Do this. Pull out every line in the entries that contains the string "score", copying each one in full.

★ ★ ★ ★ ★ ★ ★

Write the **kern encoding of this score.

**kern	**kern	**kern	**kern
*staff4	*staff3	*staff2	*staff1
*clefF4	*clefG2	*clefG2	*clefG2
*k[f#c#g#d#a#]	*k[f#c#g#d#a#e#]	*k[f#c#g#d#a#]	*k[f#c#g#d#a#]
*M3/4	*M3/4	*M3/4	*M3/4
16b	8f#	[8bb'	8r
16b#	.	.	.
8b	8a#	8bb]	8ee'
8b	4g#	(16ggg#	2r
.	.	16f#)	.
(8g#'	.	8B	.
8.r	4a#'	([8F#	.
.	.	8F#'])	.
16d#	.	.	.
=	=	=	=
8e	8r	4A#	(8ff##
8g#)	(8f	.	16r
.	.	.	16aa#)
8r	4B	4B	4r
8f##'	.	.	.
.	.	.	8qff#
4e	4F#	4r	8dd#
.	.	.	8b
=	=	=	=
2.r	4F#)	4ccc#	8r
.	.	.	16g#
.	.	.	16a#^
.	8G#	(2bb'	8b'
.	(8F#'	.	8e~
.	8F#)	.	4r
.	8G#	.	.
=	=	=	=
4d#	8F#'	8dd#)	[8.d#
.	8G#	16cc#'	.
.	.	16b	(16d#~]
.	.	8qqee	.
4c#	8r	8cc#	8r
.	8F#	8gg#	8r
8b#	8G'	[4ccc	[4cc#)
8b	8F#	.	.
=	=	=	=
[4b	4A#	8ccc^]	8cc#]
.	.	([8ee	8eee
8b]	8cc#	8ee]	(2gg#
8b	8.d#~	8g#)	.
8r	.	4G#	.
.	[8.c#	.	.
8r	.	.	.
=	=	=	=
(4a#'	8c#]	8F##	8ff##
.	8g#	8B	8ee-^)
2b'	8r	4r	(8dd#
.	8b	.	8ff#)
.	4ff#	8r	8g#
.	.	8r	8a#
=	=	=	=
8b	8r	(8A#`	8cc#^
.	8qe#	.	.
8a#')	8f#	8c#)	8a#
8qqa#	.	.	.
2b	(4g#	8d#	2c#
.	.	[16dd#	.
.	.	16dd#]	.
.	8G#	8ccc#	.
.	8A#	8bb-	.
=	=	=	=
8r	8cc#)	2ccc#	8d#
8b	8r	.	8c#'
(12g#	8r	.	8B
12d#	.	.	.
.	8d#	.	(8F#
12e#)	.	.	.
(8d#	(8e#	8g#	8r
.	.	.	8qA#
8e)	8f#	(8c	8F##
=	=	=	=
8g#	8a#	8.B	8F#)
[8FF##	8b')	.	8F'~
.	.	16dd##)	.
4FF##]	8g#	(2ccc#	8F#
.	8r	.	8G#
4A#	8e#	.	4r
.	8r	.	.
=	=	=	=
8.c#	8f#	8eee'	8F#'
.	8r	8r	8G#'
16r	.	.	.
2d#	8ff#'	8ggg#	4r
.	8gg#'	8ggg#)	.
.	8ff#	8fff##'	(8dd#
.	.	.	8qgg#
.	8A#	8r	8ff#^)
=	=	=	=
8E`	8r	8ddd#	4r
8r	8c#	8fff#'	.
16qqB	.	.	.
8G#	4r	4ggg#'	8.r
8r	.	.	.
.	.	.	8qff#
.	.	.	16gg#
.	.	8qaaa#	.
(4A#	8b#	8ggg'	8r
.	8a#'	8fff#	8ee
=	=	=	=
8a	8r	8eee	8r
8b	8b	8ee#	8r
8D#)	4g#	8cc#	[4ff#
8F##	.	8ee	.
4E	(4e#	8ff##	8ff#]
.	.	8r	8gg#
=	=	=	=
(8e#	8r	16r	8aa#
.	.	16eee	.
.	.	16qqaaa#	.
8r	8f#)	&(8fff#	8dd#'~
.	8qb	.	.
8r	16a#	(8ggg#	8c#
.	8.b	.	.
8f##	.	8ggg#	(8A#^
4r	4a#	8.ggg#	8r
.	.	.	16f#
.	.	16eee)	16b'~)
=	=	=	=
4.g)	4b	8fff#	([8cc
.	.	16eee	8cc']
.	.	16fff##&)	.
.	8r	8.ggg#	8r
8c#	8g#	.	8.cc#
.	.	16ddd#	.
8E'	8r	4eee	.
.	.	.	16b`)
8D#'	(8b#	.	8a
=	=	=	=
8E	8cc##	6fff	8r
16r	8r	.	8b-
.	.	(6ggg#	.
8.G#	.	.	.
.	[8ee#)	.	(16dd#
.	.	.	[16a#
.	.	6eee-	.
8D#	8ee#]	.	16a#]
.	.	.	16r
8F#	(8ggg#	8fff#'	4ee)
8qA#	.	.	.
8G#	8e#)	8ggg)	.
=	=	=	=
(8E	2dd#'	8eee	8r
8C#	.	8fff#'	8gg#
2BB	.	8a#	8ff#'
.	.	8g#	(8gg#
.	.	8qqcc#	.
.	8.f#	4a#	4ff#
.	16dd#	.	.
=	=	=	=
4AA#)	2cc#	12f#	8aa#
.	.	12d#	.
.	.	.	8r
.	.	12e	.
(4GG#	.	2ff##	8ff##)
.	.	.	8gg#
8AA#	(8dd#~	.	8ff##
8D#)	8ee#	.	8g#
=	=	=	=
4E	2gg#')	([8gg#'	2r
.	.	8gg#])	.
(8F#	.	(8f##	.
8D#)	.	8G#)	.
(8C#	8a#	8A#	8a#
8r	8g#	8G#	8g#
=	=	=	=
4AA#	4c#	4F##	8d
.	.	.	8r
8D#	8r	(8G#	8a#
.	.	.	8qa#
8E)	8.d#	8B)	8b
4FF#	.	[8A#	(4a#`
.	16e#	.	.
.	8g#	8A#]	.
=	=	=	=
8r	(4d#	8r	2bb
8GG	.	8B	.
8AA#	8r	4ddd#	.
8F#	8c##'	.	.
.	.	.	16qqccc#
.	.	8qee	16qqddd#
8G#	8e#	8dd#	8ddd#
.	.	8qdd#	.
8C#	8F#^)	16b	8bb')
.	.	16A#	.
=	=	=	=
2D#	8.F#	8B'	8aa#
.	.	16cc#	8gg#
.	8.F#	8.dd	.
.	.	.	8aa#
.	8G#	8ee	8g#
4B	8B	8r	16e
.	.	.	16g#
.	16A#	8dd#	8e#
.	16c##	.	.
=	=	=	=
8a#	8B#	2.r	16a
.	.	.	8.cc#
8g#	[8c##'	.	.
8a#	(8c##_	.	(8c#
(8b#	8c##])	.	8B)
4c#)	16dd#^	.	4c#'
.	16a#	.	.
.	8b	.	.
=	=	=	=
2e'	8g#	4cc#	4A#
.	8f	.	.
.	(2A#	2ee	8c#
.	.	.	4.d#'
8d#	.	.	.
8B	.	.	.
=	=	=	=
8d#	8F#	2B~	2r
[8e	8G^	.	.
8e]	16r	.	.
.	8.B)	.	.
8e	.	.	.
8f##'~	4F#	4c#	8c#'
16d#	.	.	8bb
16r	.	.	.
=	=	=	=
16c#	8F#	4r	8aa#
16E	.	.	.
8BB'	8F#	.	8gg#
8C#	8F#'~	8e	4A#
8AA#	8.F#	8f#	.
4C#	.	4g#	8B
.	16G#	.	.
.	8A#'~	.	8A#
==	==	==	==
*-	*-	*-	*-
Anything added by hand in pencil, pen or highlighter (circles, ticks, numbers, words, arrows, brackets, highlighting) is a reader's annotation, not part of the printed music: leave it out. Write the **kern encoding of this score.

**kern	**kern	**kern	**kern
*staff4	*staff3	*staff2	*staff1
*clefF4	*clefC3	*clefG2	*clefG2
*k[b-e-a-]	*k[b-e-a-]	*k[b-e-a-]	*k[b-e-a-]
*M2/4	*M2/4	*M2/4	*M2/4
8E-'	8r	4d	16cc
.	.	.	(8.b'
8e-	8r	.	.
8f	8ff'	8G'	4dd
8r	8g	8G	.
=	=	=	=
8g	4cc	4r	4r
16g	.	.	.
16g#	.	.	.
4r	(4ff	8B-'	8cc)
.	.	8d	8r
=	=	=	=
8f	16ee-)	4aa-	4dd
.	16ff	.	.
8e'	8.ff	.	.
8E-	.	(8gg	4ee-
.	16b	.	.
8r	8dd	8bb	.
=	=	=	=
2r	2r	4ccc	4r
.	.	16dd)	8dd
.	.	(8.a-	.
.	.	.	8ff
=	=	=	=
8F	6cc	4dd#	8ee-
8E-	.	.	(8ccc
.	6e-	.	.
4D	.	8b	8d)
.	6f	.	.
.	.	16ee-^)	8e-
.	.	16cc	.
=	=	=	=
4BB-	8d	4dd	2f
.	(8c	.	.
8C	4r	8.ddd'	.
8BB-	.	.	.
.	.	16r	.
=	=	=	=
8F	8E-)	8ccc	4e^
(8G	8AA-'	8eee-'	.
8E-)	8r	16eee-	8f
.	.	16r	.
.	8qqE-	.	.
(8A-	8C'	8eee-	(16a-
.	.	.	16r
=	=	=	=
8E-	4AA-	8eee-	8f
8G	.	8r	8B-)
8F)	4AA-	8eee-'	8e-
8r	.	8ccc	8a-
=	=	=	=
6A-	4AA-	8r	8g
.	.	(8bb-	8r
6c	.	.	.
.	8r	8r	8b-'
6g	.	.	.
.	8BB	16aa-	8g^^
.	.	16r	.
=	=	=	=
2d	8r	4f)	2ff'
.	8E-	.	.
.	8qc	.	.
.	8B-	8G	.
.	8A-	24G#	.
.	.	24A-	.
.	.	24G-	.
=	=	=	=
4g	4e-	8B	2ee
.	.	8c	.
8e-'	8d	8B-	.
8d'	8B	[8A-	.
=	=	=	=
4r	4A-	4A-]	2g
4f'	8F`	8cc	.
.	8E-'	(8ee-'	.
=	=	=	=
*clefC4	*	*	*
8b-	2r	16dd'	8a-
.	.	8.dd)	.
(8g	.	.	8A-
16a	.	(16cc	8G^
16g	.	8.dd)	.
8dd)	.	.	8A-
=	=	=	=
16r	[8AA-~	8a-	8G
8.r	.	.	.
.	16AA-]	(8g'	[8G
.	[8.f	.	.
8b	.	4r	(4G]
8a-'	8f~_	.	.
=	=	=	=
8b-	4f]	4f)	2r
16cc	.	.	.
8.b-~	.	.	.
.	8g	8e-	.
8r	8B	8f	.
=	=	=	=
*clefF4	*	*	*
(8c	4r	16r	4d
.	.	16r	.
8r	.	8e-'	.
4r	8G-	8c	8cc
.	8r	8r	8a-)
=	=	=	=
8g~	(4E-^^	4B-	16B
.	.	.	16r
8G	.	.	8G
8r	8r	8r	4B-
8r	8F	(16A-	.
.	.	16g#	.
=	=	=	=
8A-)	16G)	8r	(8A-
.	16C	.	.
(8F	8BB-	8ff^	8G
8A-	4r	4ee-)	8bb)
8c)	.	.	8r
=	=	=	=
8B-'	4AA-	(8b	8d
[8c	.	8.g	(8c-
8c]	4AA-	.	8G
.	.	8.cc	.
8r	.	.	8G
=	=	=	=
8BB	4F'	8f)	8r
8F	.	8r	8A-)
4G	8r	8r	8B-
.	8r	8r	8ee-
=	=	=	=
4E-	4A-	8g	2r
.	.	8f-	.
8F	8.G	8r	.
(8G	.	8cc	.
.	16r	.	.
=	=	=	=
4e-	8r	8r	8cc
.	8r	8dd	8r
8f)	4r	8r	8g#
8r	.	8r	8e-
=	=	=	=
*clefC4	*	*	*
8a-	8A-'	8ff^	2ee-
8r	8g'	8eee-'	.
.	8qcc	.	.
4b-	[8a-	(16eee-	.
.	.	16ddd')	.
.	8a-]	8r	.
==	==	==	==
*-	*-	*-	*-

★ ★ ★ ★ ★ ★ ★

Result.
Write the **kern encoding of this score.
Anything added by hand in pencil, pen or highlighter (circles, ticks, numbers, words, arrows, brackets, highlighting) is a reader's annotation, not part of the printed music: leave it out. Write the **kern encoding of this score.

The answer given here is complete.